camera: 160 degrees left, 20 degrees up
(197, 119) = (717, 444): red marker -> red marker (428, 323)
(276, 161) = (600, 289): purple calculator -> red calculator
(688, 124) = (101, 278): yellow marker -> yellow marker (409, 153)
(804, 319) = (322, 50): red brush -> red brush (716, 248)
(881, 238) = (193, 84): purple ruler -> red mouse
...
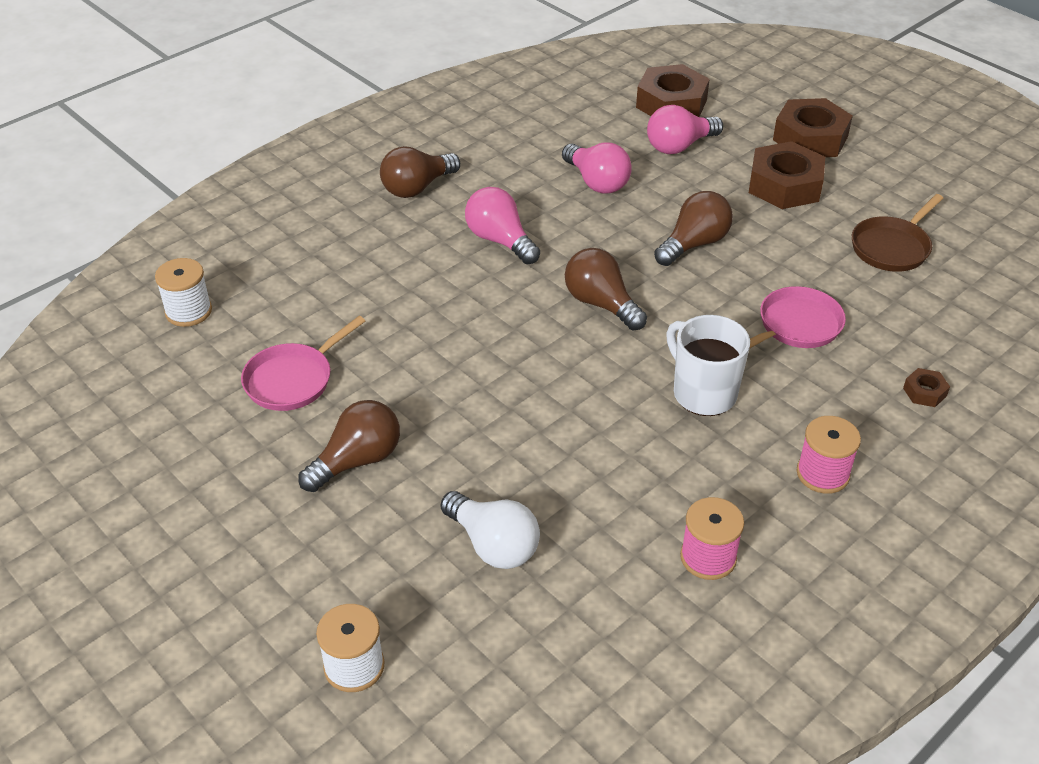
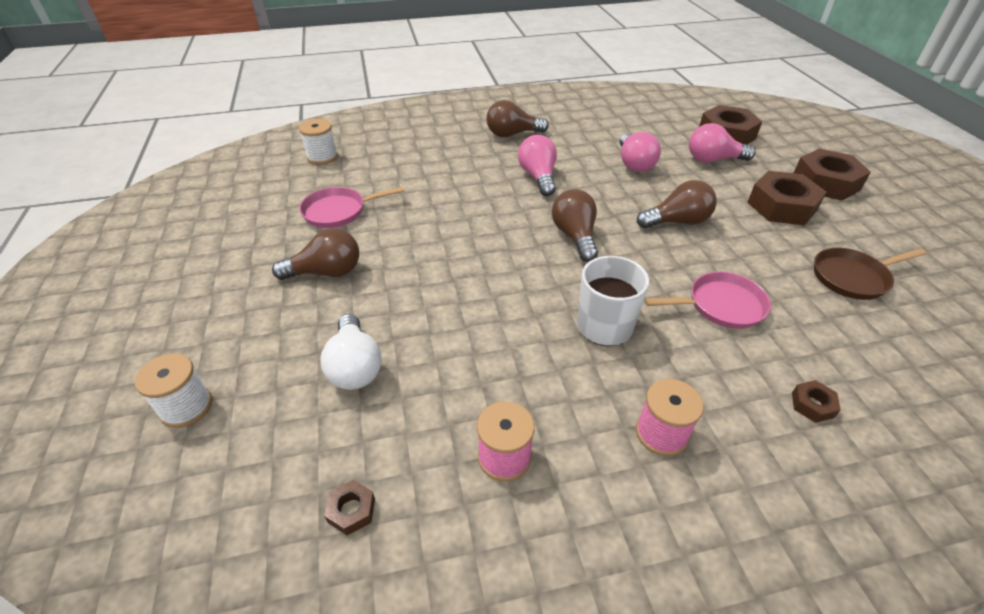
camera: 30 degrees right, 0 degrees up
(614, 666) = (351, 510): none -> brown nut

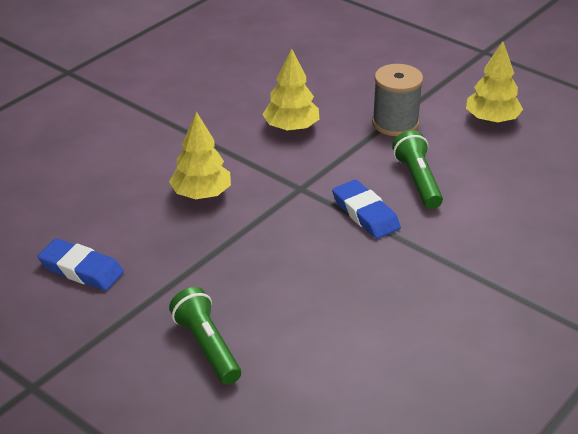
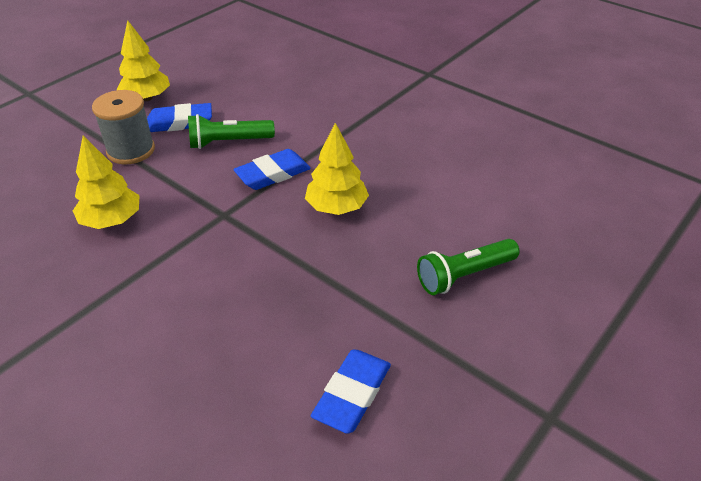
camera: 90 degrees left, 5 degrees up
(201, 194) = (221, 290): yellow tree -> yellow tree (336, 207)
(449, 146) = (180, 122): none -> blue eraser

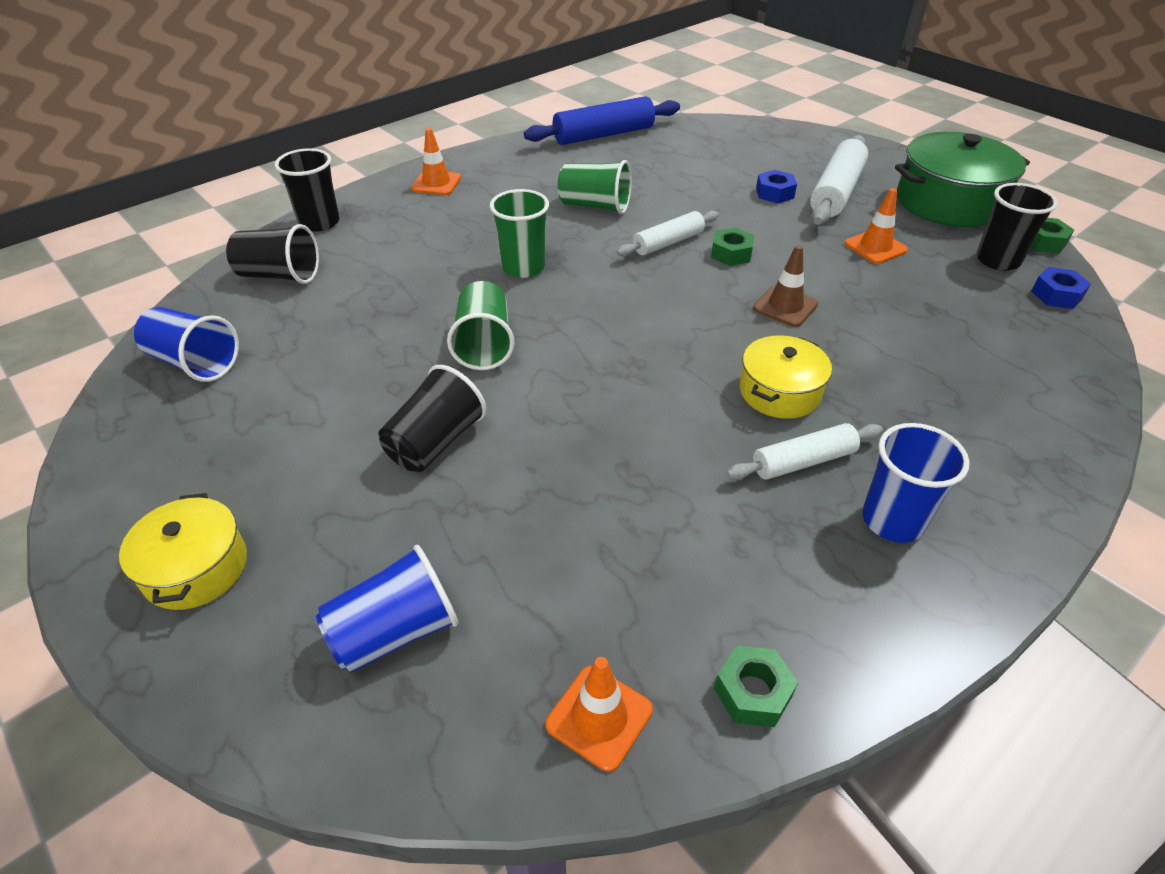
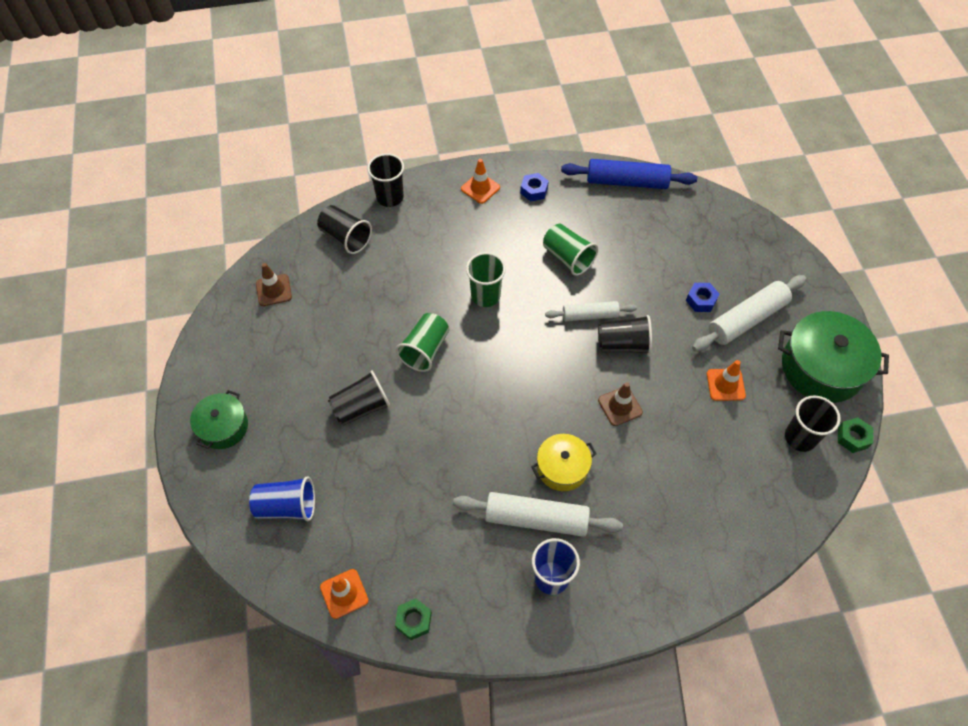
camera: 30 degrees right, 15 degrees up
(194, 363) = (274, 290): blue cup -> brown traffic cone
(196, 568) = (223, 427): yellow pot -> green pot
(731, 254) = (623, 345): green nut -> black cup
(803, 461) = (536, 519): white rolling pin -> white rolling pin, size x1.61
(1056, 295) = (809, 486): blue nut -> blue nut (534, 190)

» **WHAT YOU WILL DO**
Should a line in the material contain "none", copy it.

» **REPLY TO THE TASK**
(614, 666) = (351, 510): none -> brown nut
(449, 146) = (180, 122): none -> blue eraser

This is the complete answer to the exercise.